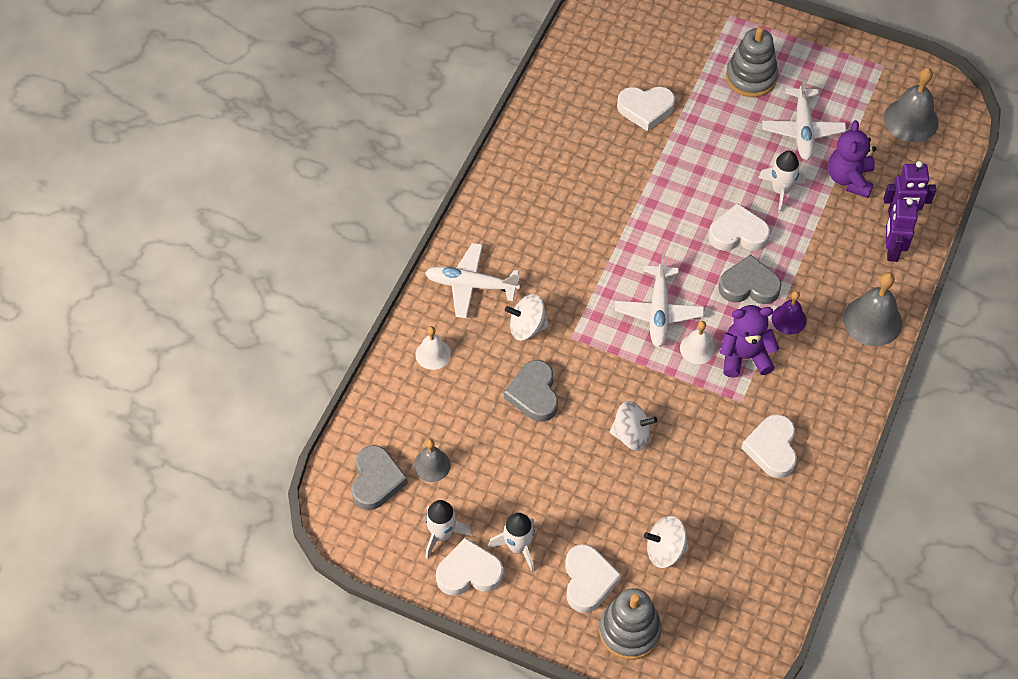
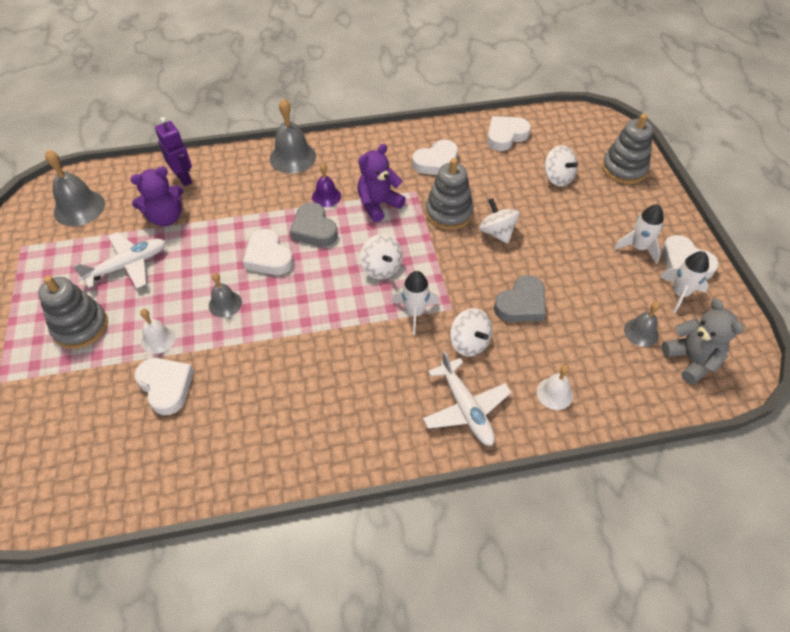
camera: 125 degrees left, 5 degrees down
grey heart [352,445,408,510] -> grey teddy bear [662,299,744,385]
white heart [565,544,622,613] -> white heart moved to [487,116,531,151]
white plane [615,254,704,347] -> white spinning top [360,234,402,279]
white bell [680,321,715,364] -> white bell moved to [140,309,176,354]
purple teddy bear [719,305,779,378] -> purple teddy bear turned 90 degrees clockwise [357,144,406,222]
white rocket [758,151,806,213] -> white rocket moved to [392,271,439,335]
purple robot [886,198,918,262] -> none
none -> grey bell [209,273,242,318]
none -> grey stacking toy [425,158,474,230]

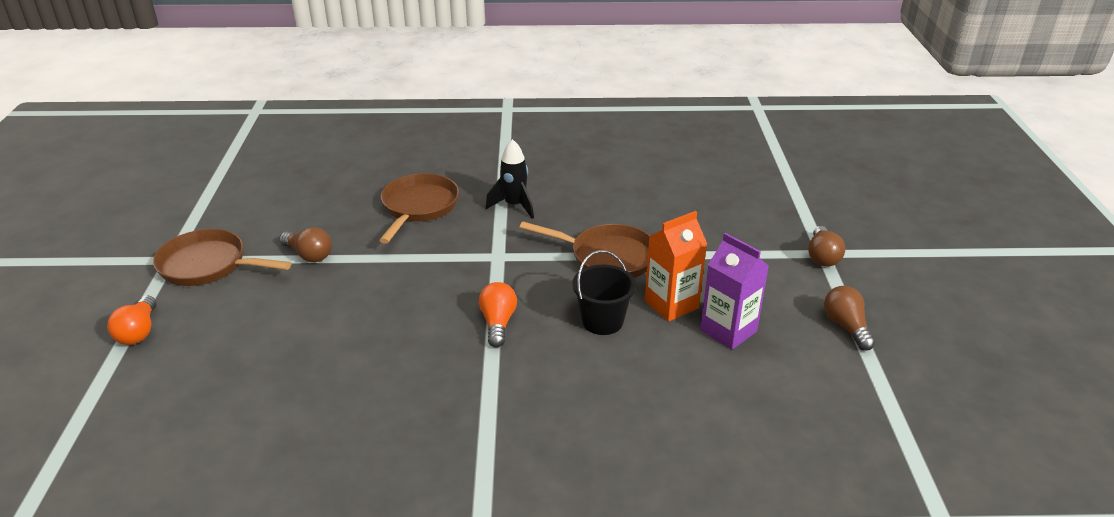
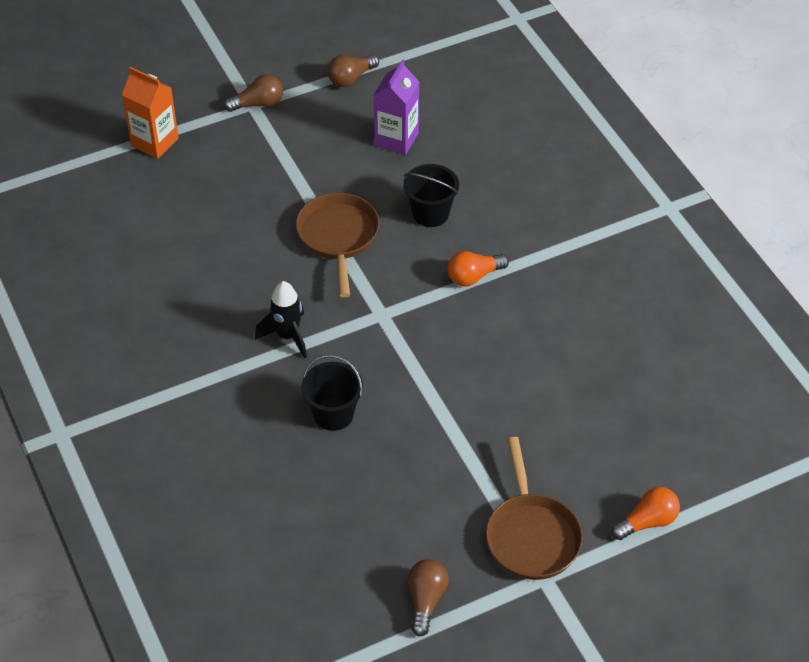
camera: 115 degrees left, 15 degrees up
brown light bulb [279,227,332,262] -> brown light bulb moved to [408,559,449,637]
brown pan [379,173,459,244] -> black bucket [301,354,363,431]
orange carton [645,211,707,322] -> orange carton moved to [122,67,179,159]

What is needed: The line that contains "purple robot [886,198,918,262] -> none" begins the range and the last line of the entries ends it; print that range exactly, without pictures.

Exercise result:
purple robot [886,198,918,262] -> none
none -> grey bell [209,273,242,318]
none -> grey stacking toy [425,158,474,230]

camera: 115 degrees left, 15 degrees up
brown light bulb [279,227,332,262] -> brown light bulb moved to [408,559,449,637]
brown pan [379,173,459,244] -> black bucket [301,354,363,431]
orange carton [645,211,707,322] -> orange carton moved to [122,67,179,159]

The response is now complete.